◆ **Supplied information**
:::::
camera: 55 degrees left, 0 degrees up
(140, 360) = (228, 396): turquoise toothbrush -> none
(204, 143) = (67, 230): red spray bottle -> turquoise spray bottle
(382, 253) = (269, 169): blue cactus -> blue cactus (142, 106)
:::::
◆ **Work instructions**
Until the last line is reached, keep transcribing the data exactly.

◆ **Answer space**
camera: 55 degrees left, 0 degrees up
(140, 360) = (228, 396): turquoise toothbrush -> none
(204, 143) = (67, 230): red spray bottle -> turquoise spray bottle
(382, 253) = (269, 169): blue cactus -> blue cactus (142, 106)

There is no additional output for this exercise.